Directions for this task »
Go through the data and copy every line exactly, but not the images.

Data under study »
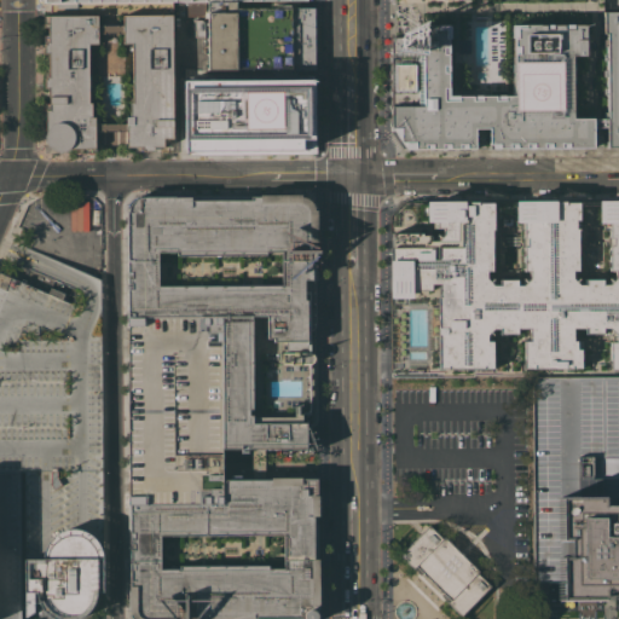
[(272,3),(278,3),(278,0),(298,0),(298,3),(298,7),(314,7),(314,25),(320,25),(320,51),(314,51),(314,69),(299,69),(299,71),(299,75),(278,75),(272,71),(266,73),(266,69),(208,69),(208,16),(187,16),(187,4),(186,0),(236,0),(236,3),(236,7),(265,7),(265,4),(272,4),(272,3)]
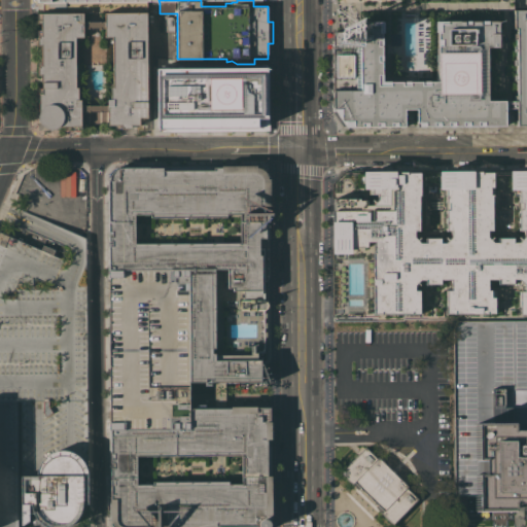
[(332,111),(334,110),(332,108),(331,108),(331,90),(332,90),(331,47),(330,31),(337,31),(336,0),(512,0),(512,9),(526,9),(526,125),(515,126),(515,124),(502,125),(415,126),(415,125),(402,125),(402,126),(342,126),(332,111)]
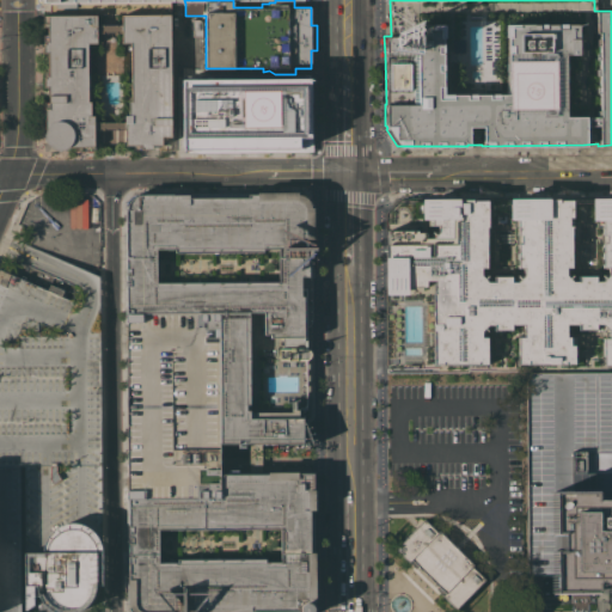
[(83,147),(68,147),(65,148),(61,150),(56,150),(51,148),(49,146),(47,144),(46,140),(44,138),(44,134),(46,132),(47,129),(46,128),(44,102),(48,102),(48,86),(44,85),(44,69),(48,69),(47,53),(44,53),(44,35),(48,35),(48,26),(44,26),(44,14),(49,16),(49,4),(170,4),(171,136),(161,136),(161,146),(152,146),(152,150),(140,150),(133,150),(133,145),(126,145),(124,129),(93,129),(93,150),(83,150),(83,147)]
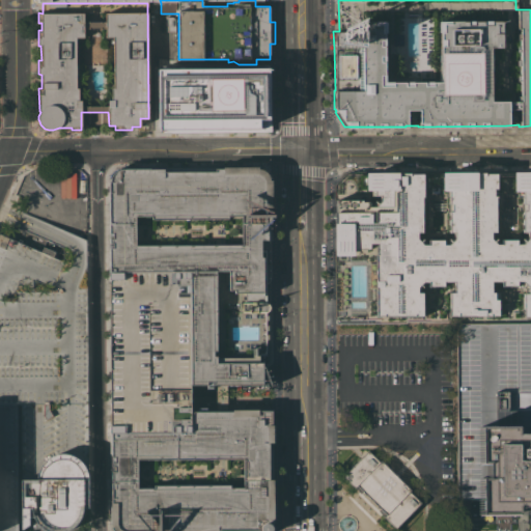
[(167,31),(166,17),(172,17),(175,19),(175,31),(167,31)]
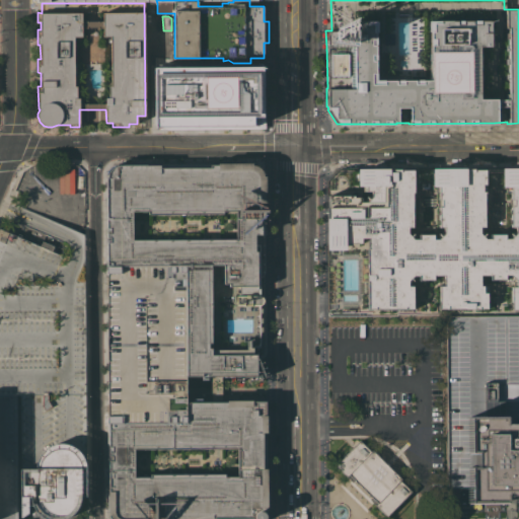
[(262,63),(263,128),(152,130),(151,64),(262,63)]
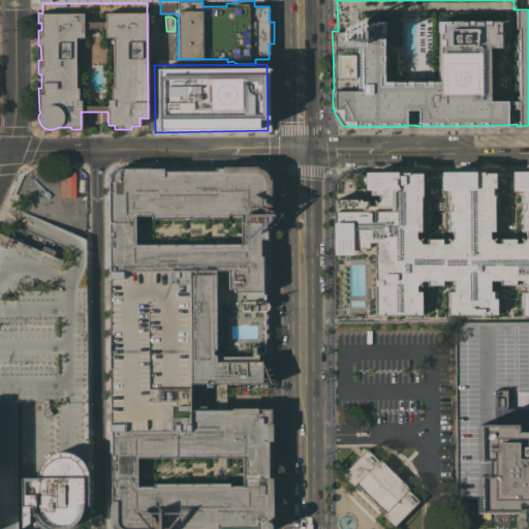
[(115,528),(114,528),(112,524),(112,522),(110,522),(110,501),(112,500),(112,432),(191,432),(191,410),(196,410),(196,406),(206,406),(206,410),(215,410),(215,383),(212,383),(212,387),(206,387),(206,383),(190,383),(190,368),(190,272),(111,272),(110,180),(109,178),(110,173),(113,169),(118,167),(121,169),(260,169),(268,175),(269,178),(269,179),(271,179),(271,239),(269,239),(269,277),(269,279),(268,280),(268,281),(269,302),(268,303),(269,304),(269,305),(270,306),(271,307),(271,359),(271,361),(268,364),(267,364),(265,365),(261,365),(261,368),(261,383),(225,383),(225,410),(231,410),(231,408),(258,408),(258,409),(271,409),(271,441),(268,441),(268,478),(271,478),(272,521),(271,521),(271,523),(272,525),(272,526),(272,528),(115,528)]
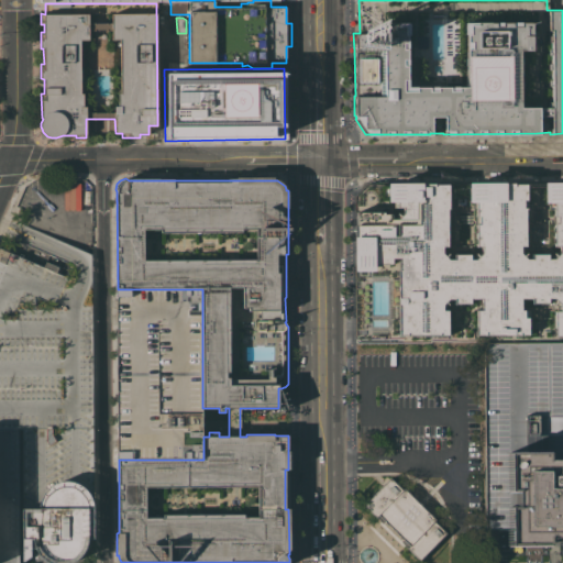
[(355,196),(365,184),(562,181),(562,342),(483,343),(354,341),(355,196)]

Answer box »
[(272,3),(278,3),(278,0),(298,0),(298,3),(298,7),(314,7),(314,25),(320,25),(320,51),(314,51),(314,69),(299,69),(299,71),(299,75),(278,75),(272,71),(266,73),(266,69),(208,69),(208,16),(187,16),(187,4),(186,0),(236,0),(236,3),(236,7),(265,7),(265,4),(272,4),(272,3)]
[(332,111),(334,110),(332,108),(331,108),(331,90),(332,90),(331,47),(330,31),(337,31),(336,0),(512,0),(512,9),(526,9),(526,125),(515,126),(515,124),(502,125),(415,126),(415,125),(402,125),(402,126),(342,126),(332,111)]
[(83,147),(68,147),(65,148),(61,150),(56,150),(51,148),(49,146),(47,144),(46,140),(44,138),(44,134),(46,132),(47,129),(46,128),(44,102),(48,102),(48,86),(44,85),(44,69),(48,69),(47,53),(44,53),(44,35),(48,35),(48,26),(44,26),(44,14),(49,16),(49,4),(170,4),(171,136),(161,136),(161,146),(152,146),(152,150),(140,150),(133,150),(133,145),(126,145),(124,129),(93,129),(93,150),(83,150),(83,147)]
[(167,31),(166,17),(172,17),(175,19),(175,31),(167,31)]
[(262,63),(263,128),(152,130),(151,64),(262,63)]
[(115,528),(114,528),(112,524),(112,522),(110,522),(110,501),(112,500),(112,432),(191,432),(191,410),(196,410),(196,406),(206,406),(206,410),(215,410),(215,383),(212,383),(212,387),(206,387),(206,383),(190,383),(190,368),(190,272),(111,272),(110,180),(109,178),(110,173),(113,169),(118,167),(121,169),(260,169),(268,175),(269,178),(269,179),(271,179),(271,239),(269,239),(269,277),(269,279),(268,280),(268,281),(269,302),(268,303),(269,304),(269,305),(270,306),(271,307),(271,359),(271,361),(268,364),(267,364),(265,365),(261,365),(261,368),(261,383),(225,383),(225,410),(231,410),(231,408),(258,408),(258,409),(271,409),(271,441),(268,441),(268,478),(271,478),(272,521),(271,521),(271,523),(272,525),(272,526),(272,528),(115,528)]
[(355,196),(365,184),(562,181),(562,342),(483,343),(354,341),(355,196)]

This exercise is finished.